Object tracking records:
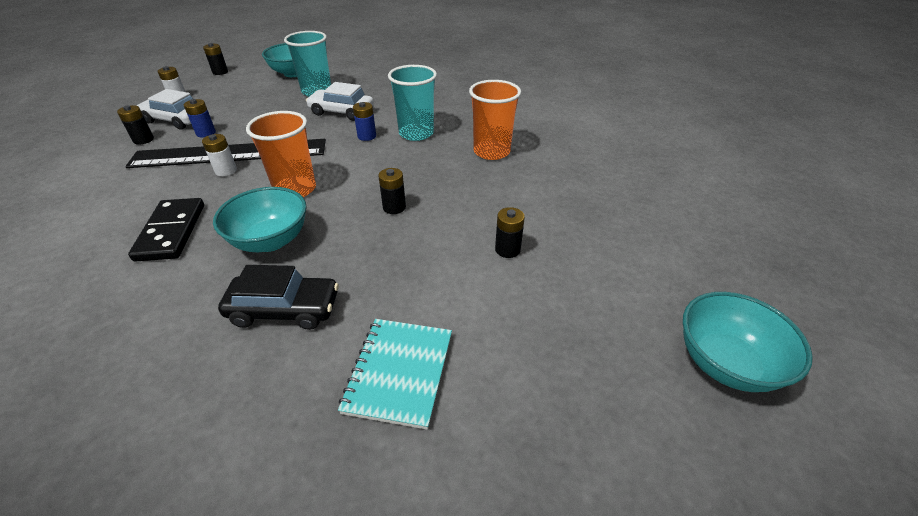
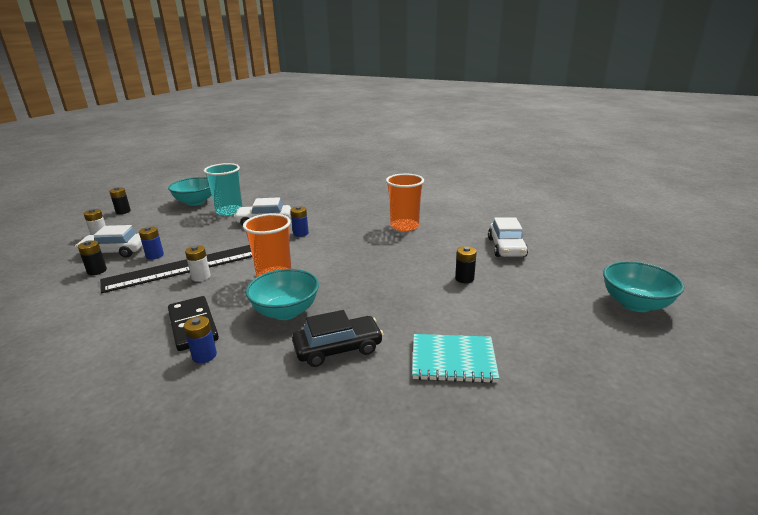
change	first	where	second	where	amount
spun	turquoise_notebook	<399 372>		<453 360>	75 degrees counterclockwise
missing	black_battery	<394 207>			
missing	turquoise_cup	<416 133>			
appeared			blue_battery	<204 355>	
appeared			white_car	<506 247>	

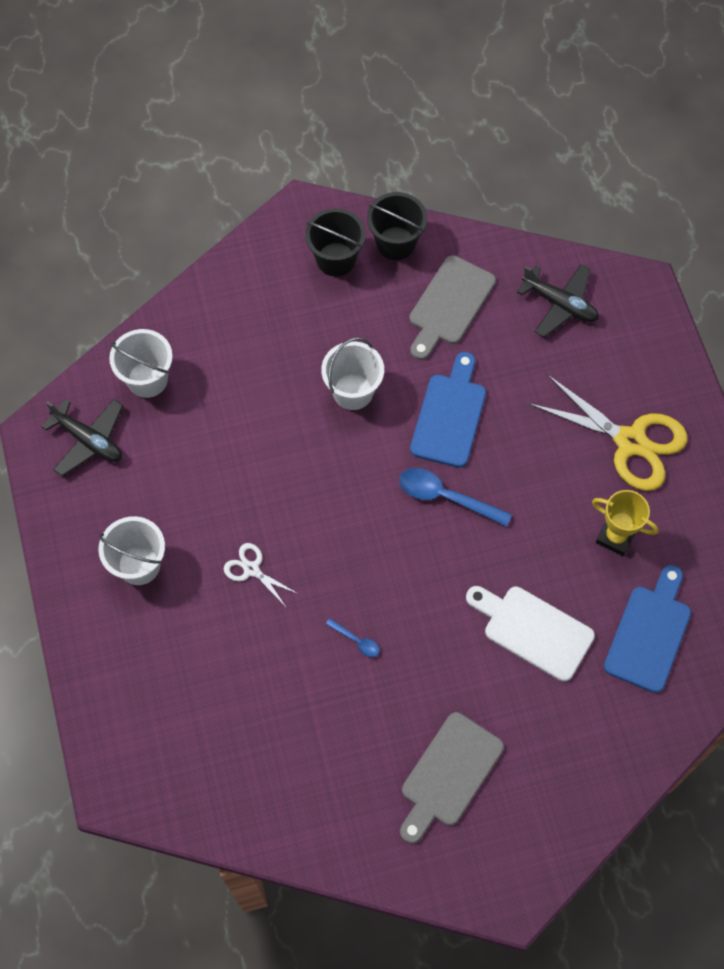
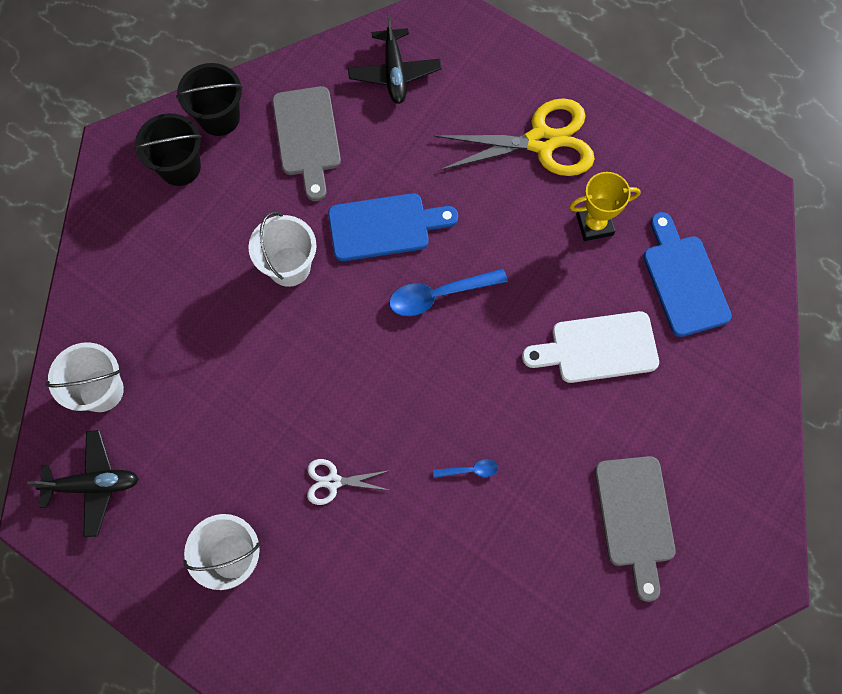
change	first	where	second	where	amount
spun	blue_cutting_board	<449 415>		<385 226>	105 degrees clockwise
spun	black_plane	<560 304>		<394 72>	90 degrees clockwise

Task to carry out: Looking through the records, copy out every line in which the word "missing" is found.

Output for this exercise:
missing	black_battery	<394 207>			
missing	turquoise_cup	<416 133>			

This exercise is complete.